▸ What the exercise asks
Copy each line of the data beneath in which the word "blue" appears.

[Scene comparison data]
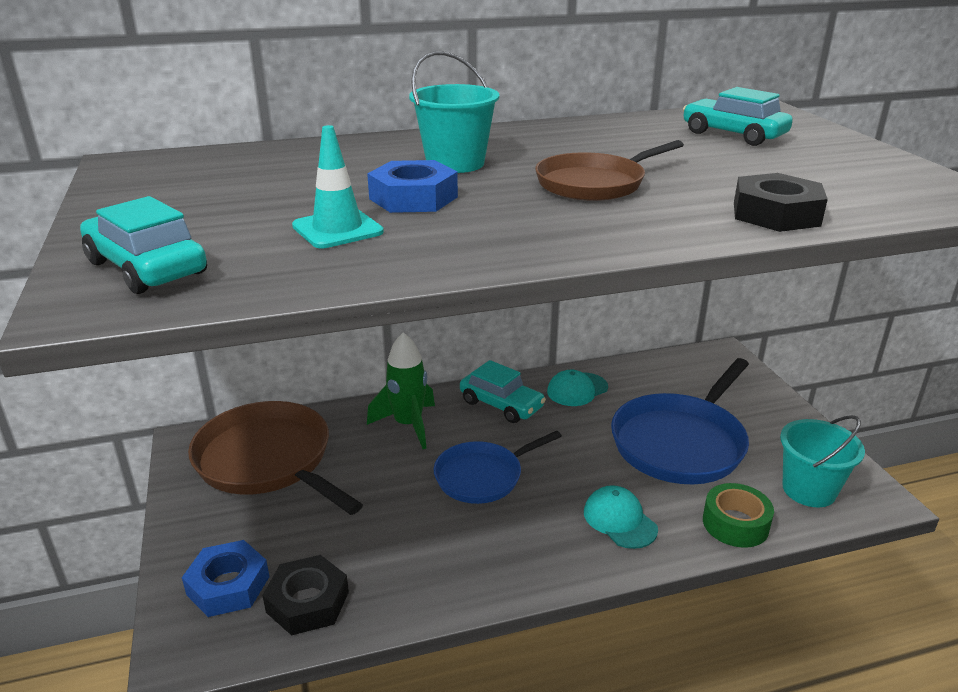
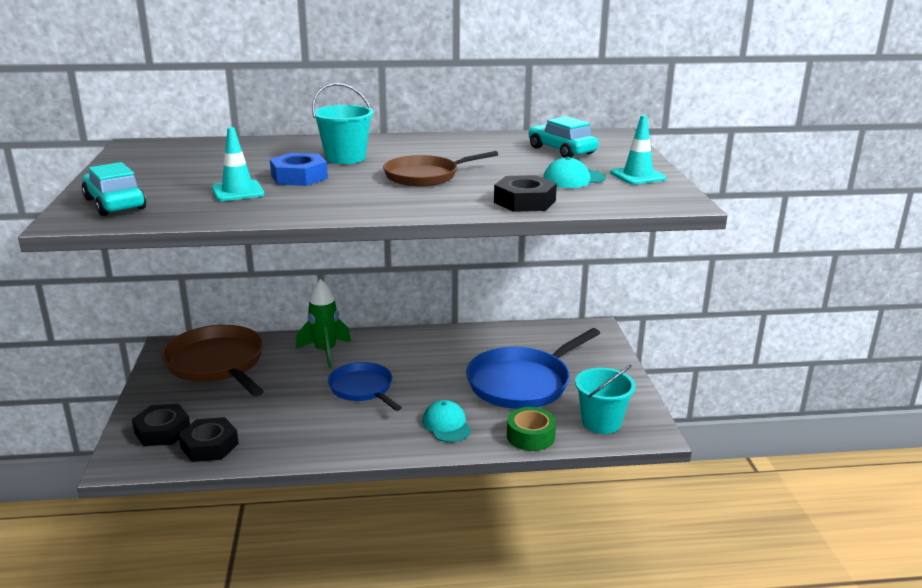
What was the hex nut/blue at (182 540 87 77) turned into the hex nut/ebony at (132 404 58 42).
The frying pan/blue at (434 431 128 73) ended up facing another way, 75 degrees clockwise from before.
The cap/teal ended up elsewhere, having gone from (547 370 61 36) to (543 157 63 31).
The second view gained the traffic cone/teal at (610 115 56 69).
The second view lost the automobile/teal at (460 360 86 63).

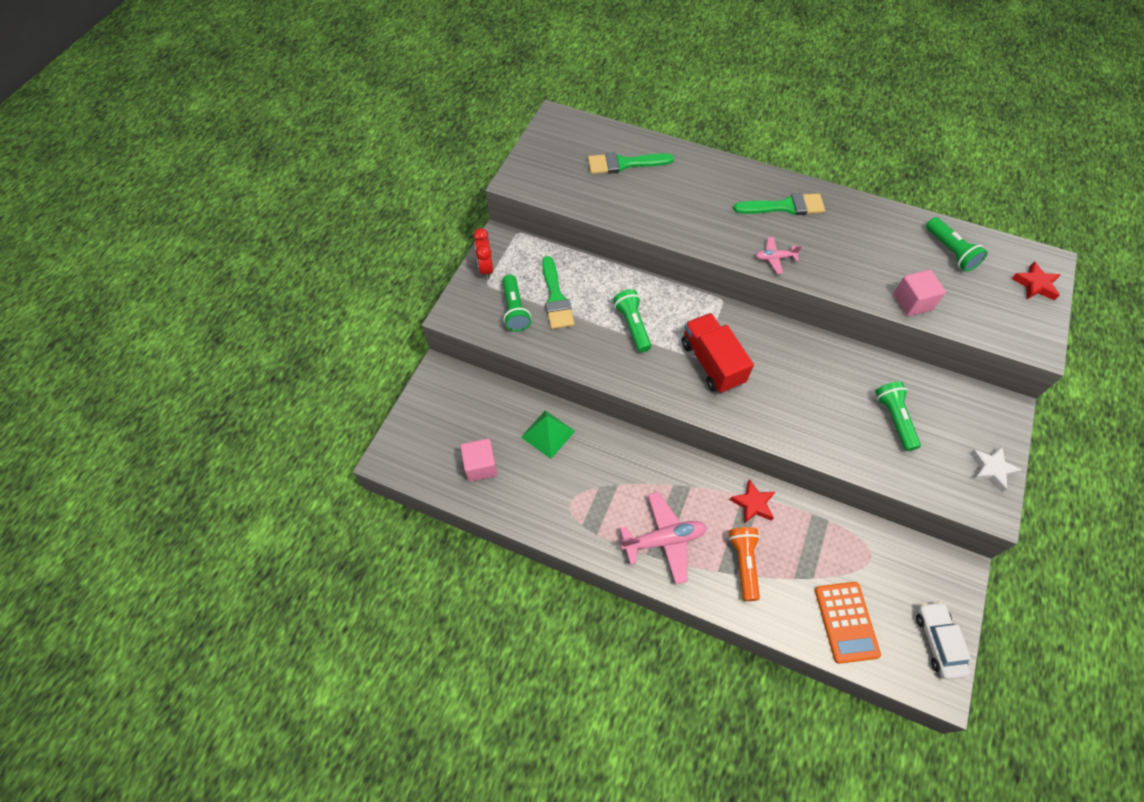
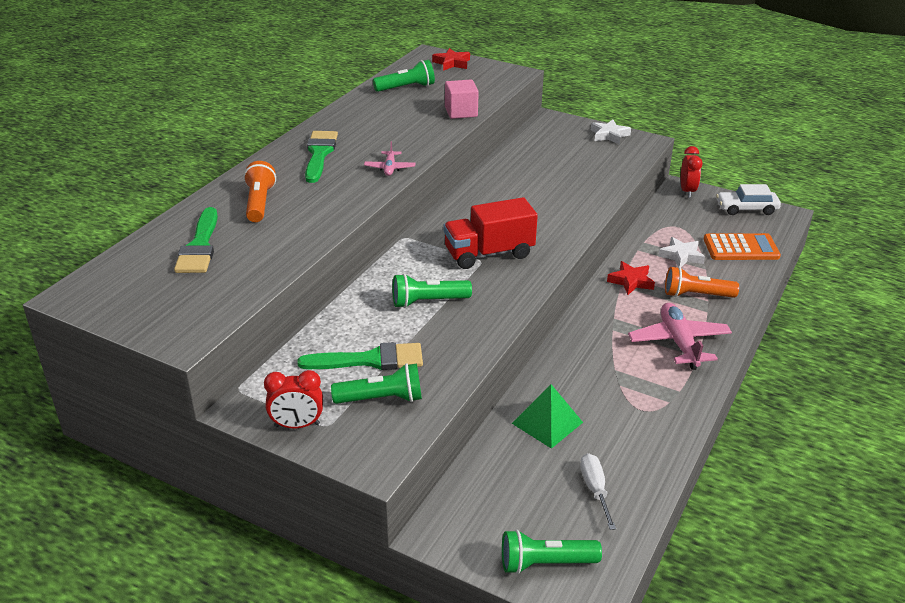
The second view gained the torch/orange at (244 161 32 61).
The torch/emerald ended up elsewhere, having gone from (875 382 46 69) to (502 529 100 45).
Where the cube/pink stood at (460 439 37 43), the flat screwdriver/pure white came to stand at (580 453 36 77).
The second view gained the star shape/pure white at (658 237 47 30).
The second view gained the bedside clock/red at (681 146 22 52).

▸ Exercise solution
What was the hex nut/blue at (182 540 87 77) turned into the hex nut/ebony at (132 404 58 42).
The frying pan/blue at (434 431 128 73) ended up facing another way, 75 degrees clockwise from before.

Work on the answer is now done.